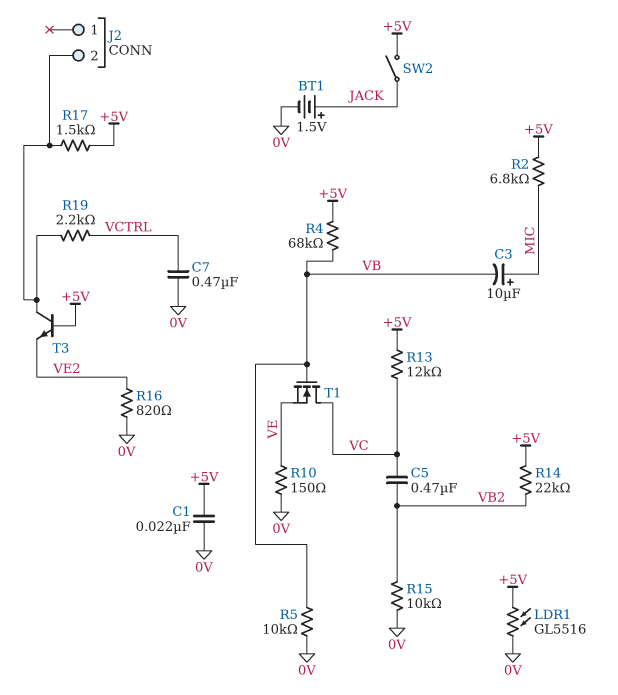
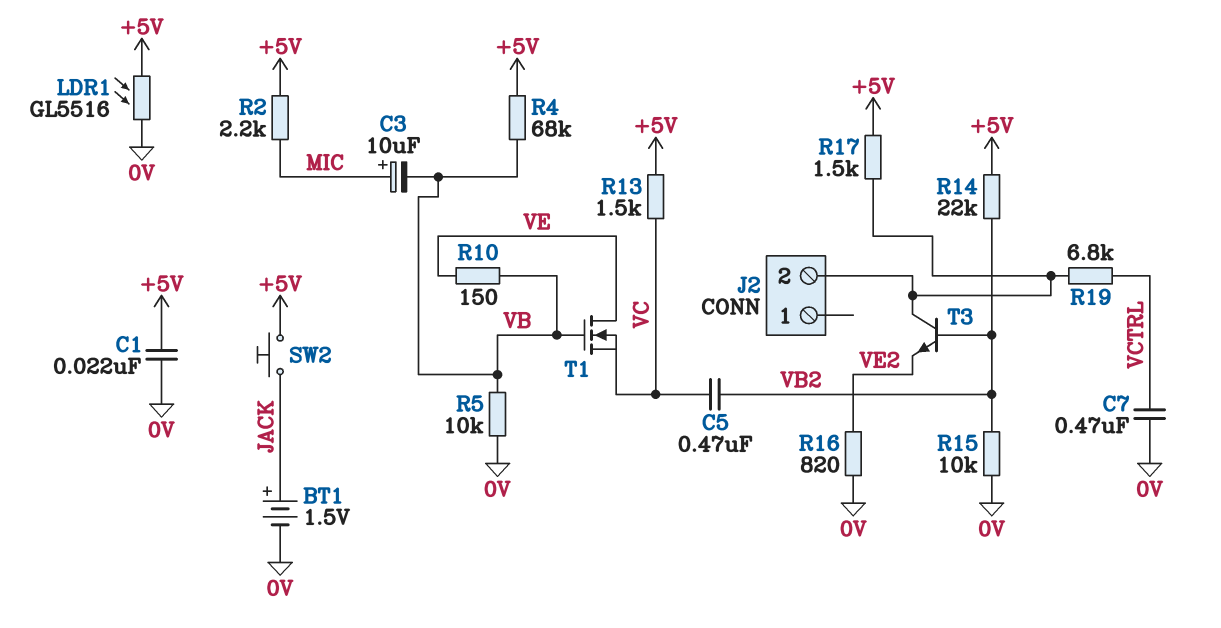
R2: 6.8k (+5V, MIC) -> 2.2k (+5V, MIC)
R10: 150 (0V, VE) -> 150 (VB, VE)
R13: 12k (+5V, VC) -> 1.5k (+5V, VC)
R19: 2.2k (J2/2, VCTRL) -> 6.8k (J2/2, VCTRL)
SW2: switch (+5V, JACK) -> button (+5V, JACK)
T1: NMOS (G VB, D VC, S VE) -> NMOS (G VB, D VE, S VC)
T3: NPN (B +5V, C J2/2, E VE2) -> NPN (B VB2, C J2/2, E VE2)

■ **EXERCISE REQUIREMENTS**
What is needed is an exact copy of the records above, with no pictures in it.

■ **ANSWER BOX**
R2: 6.8k (+5V, MIC) -> 2.2k (+5V, MIC)
R10: 150 (0V, VE) -> 150 (VB, VE)
R13: 12k (+5V, VC) -> 1.5k (+5V, VC)
R19: 2.2k (J2/2, VCTRL) -> 6.8k (J2/2, VCTRL)
SW2: switch (+5V, JACK) -> button (+5V, JACK)
T1: NMOS (G VB, D VC, S VE) -> NMOS (G VB, D VE, S VC)
T3: NPN (B +5V, C J2/2, E VE2) -> NPN (B VB2, C J2/2, E VE2)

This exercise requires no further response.